-------- Given information --------

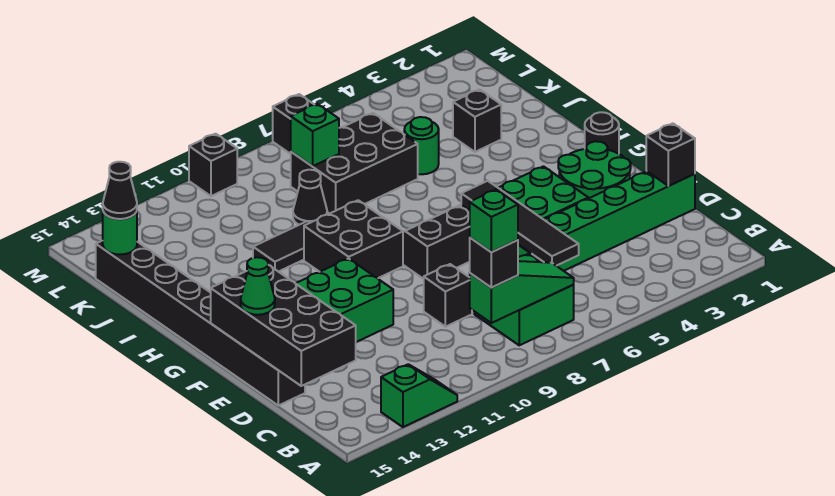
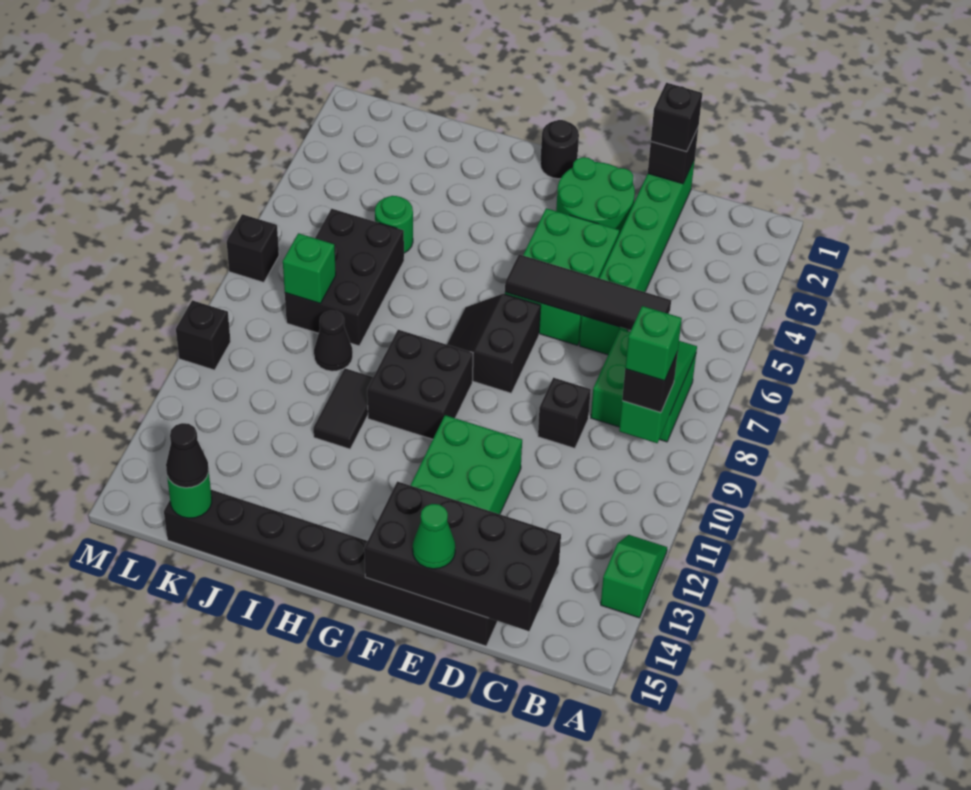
black brick J3 level 1 -> black brick D1 level 3

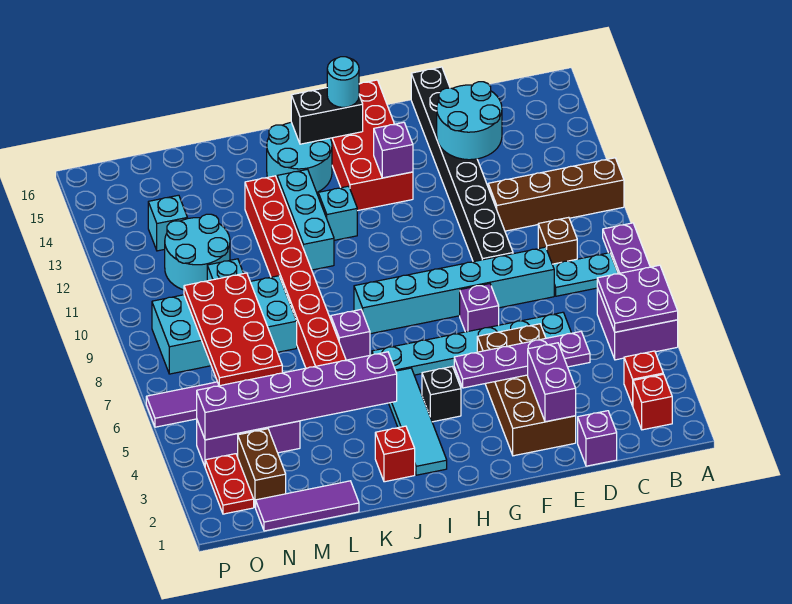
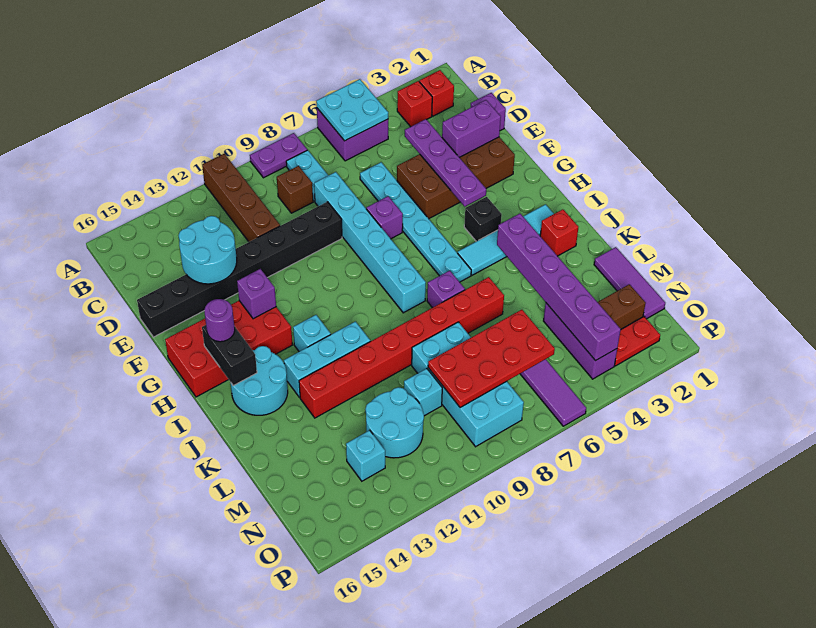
purple plate A5:B6 level 2 -> cyan plate A5:B6 level 2
cyan round brick H15 level 3 -> purple round brick H15 level 3

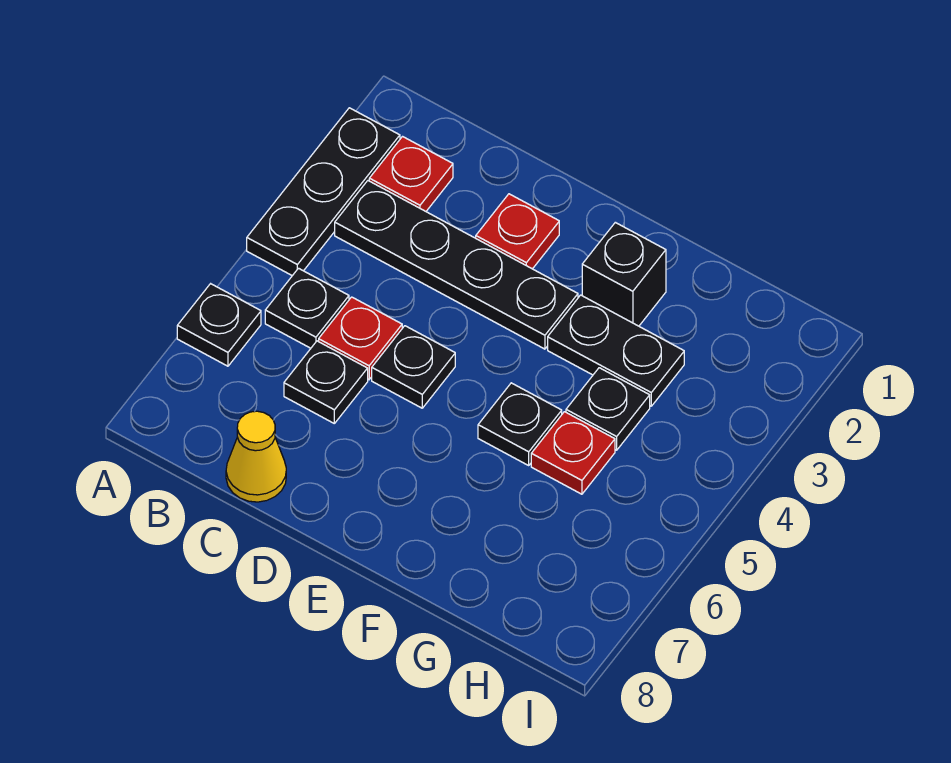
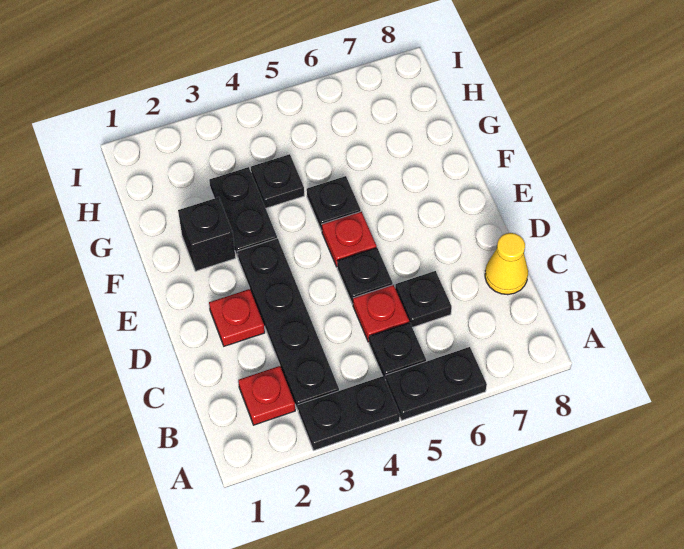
black plate A2:A4 level 1 -> black plate A3:A4 level 1
black plate A6 level 1 -> black plate A5:A6 level 1
red plate G5 level 1 -> red plate E5 level 1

--------

Produce the data again character for character, with the images left out.

black brick J3 level 1 -> black brick D1 level 3

purple plate A5:B6 level 2 -> cyan plate A5:B6 level 2
cyan round brick H15 level 3 -> purple round brick H15 level 3

black plate A2:A4 level 1 -> black plate A3:A4 level 1
black plate A6 level 1 -> black plate A5:A6 level 1
red plate G5 level 1 -> red plate E5 level 1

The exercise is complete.